--- INFORMATION SUPPLIED ---

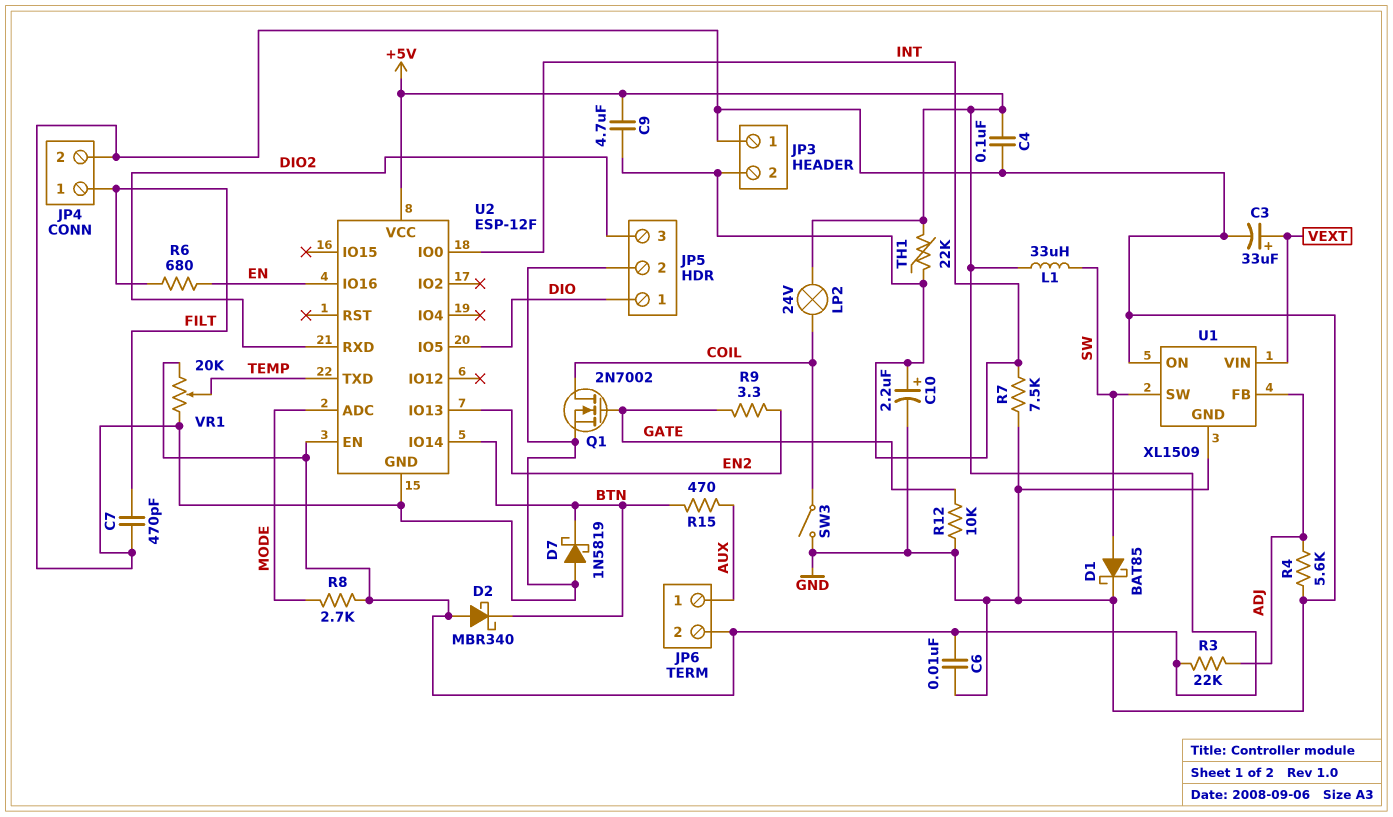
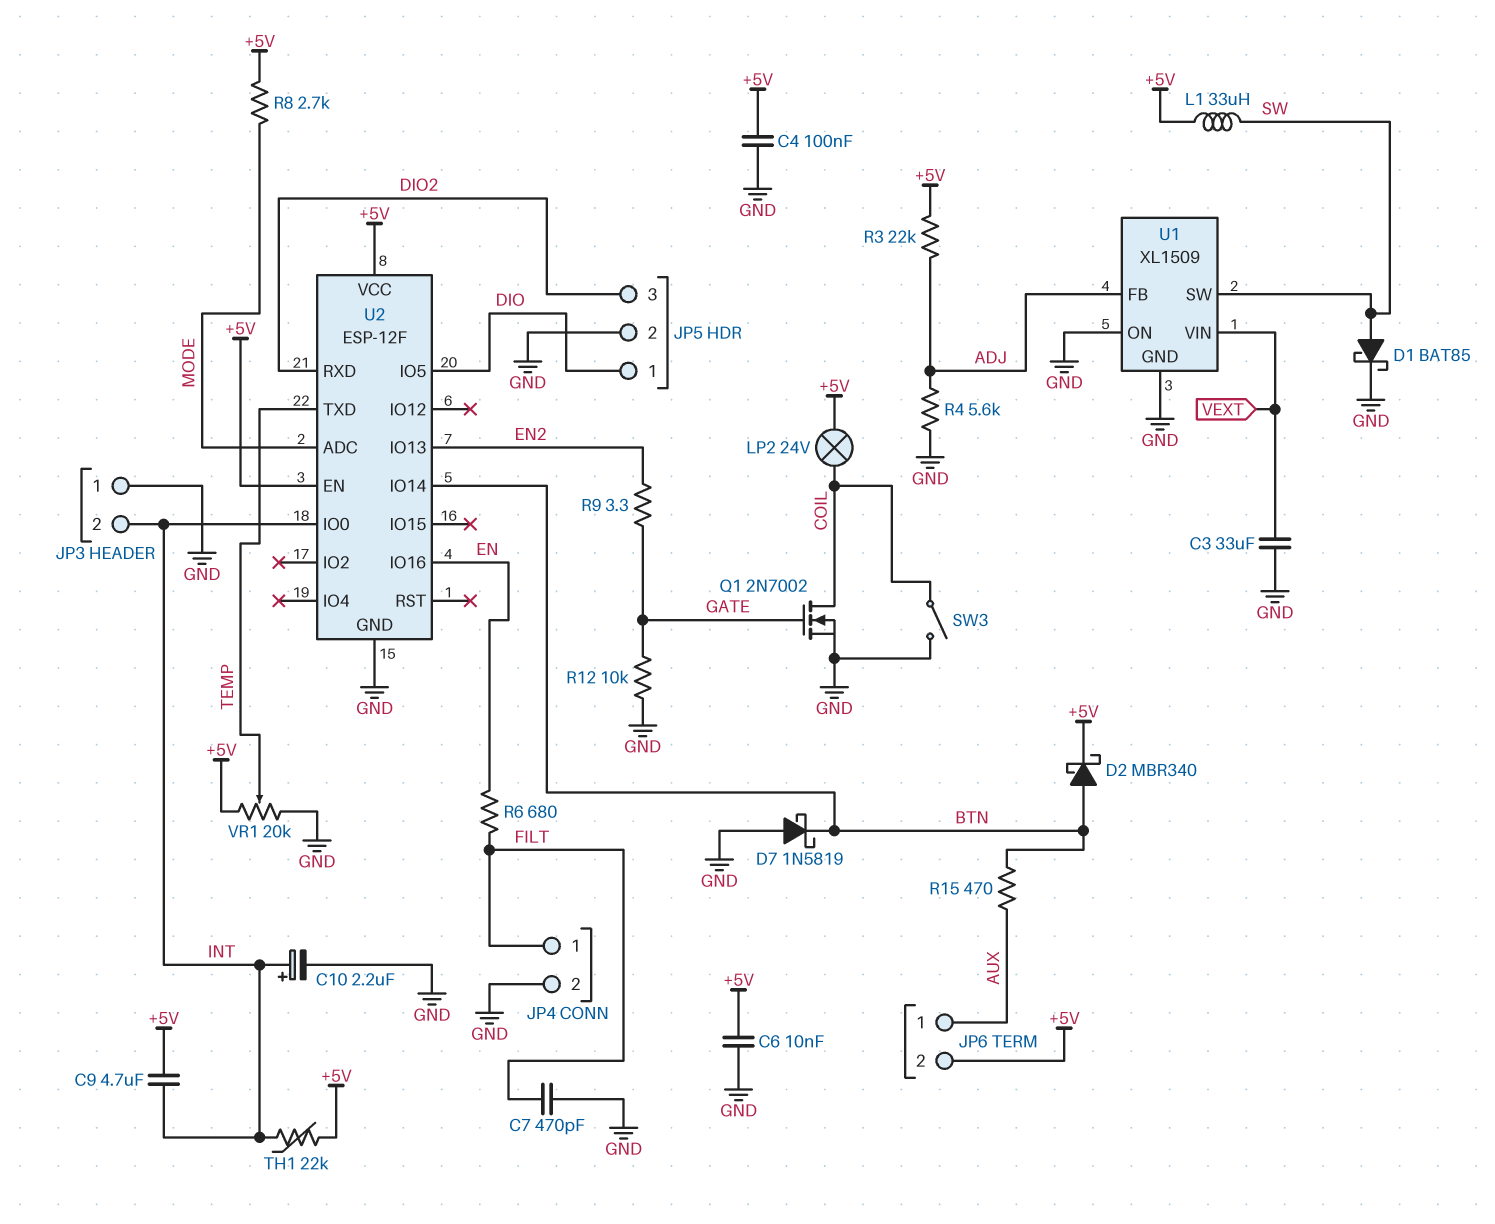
C3: 33uF (plus VEXT, minus GND) -> 33uF (GND, VEXT)
D2: schottky MBR340 (A +5V, K BTN) -> schottky MBR340 (A BTN, K +5V)
R7: 7.5k (GND, INT) -> none

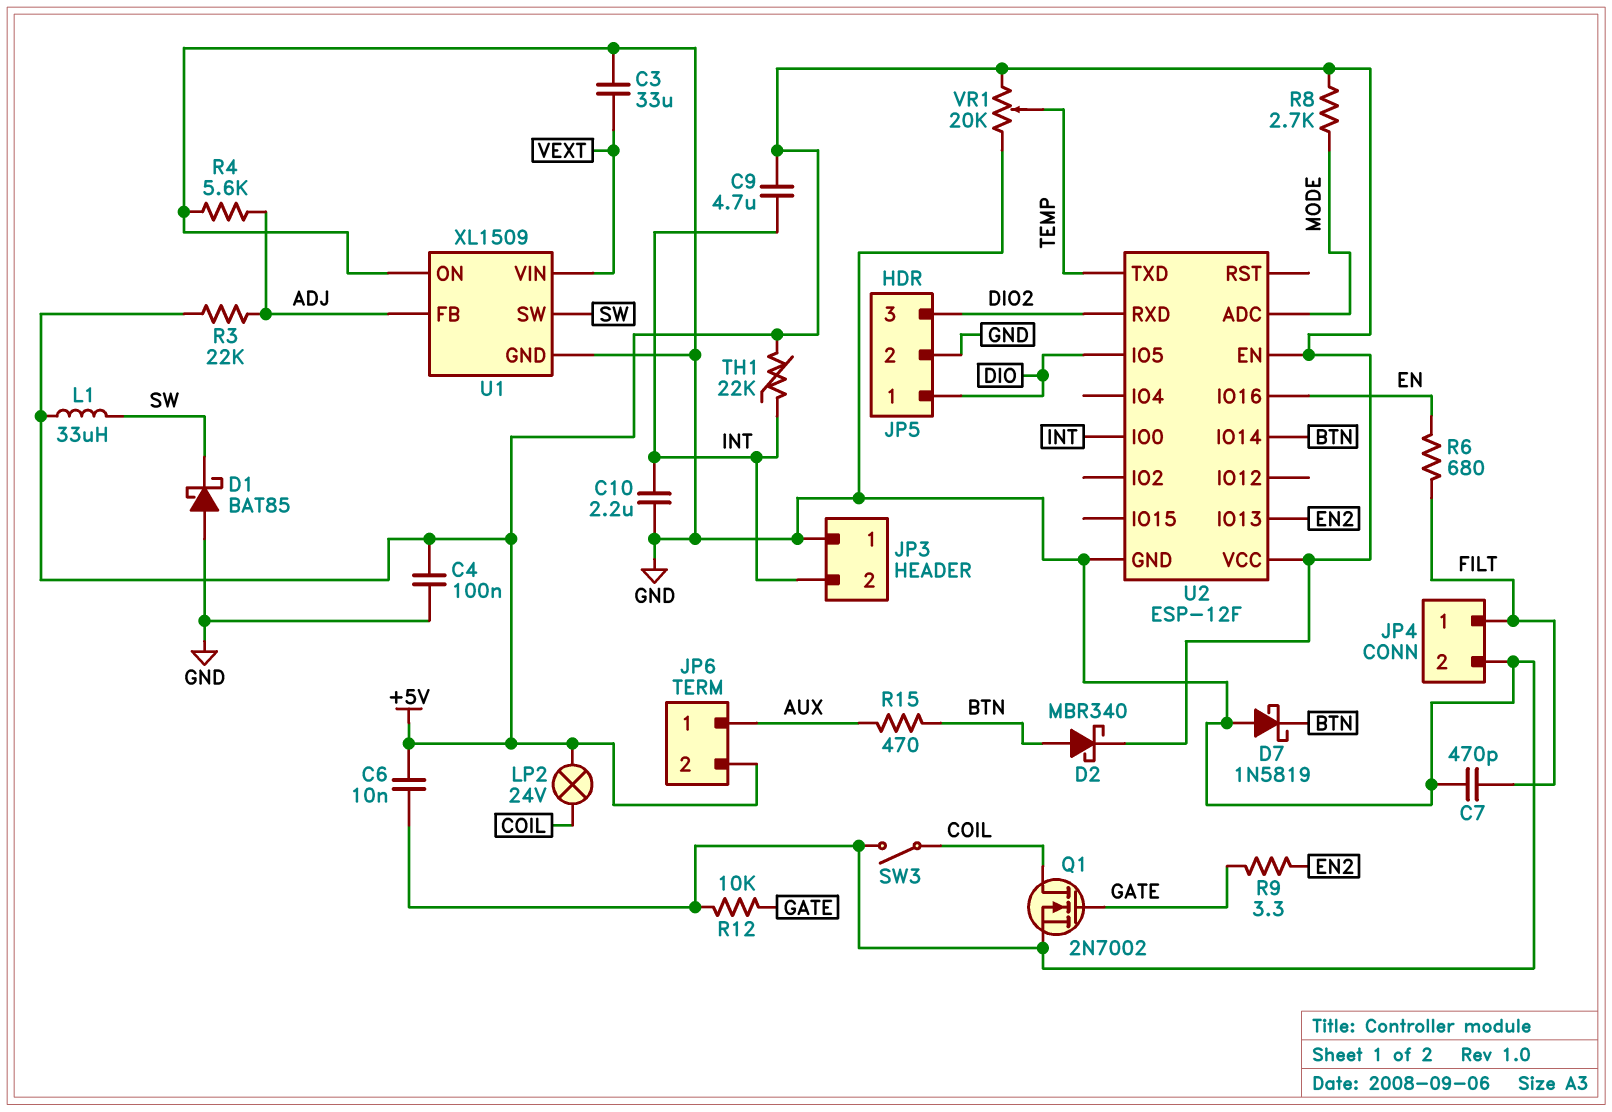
C10: 2.2uF (plus INT, minus GND) -> 2.2uF (GND, INT)
D1: schottky BAT85 (A SW, K GND) -> schottky BAT85 (A GND, K SW)

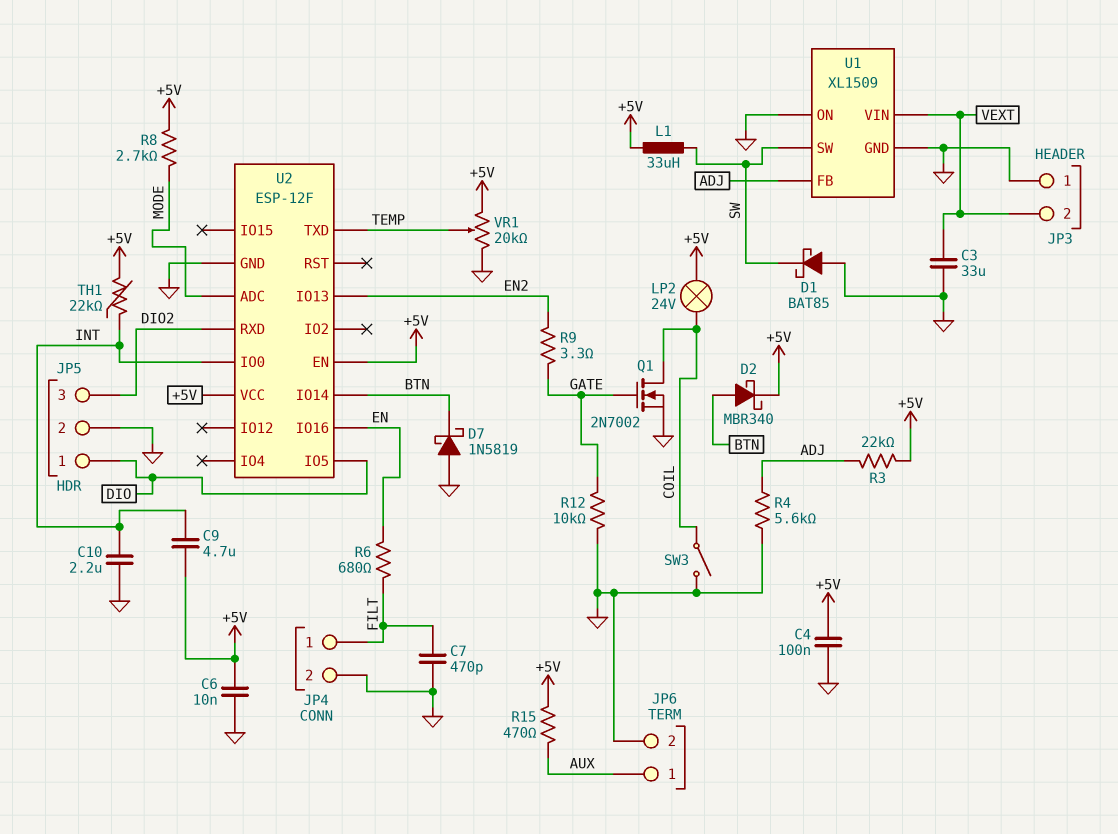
JP3 pin 2: INT -> VEXT
JP6 pin 2: +5V -> GND
R15: 470 (AUX, BTN) -> 470 (+5V, AUX)

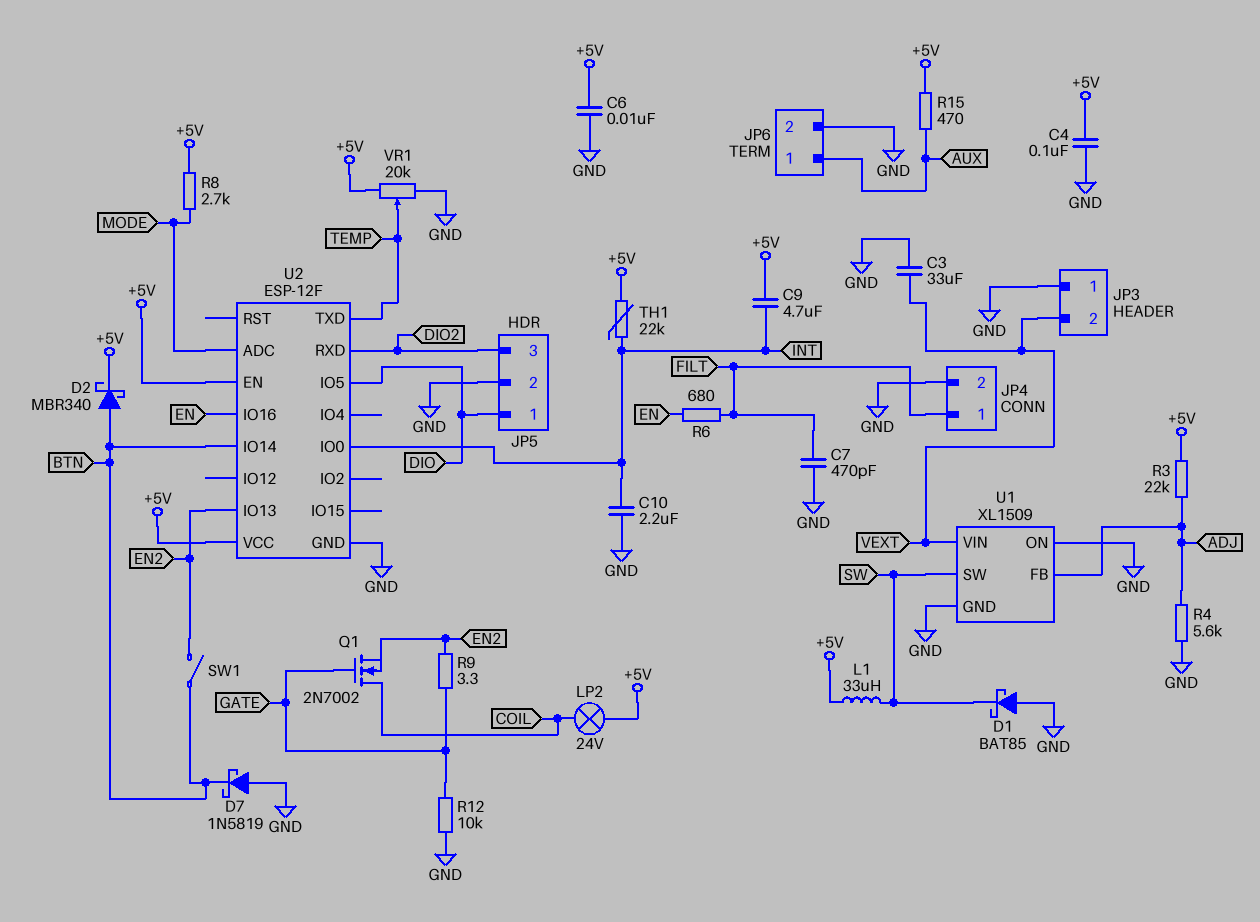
Q1: NMOS 2N7002 (G GATE, D COIL, S GND) -> NMOS 2N7002 (G GATE, D COIL, S EN2)
SW1: none -> switch (BTN, EN2)
SW3: switch (COIL, GND) -> none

---

» **REQUIRED ACTION**
Please restate the data word for word, leaving out any picture it holds.

» **EXERCISE RESULT**
C3: 33uF (plus VEXT, minus GND) -> 33uF (GND, VEXT)
D2: schottky MBR340 (A +5V, K BTN) -> schottky MBR340 (A BTN, K +5V)
R7: 7.5k (GND, INT) -> none

C10: 2.2uF (plus INT, minus GND) -> 2.2uF (GND, INT)
D1: schottky BAT85 (A SW, K GND) -> schottky BAT85 (A GND, K SW)

JP3 pin 2: INT -> VEXT
JP6 pin 2: +5V -> GND
R15: 470 (AUX, BTN) -> 470 (+5V, AUX)

Q1: NMOS 2N7002 (G GATE, D COIL, S GND) -> NMOS 2N7002 (G GATE, D COIL, S EN2)
SW1: none -> switch (BTN, EN2)
SW3: switch (COIL, GND) -> none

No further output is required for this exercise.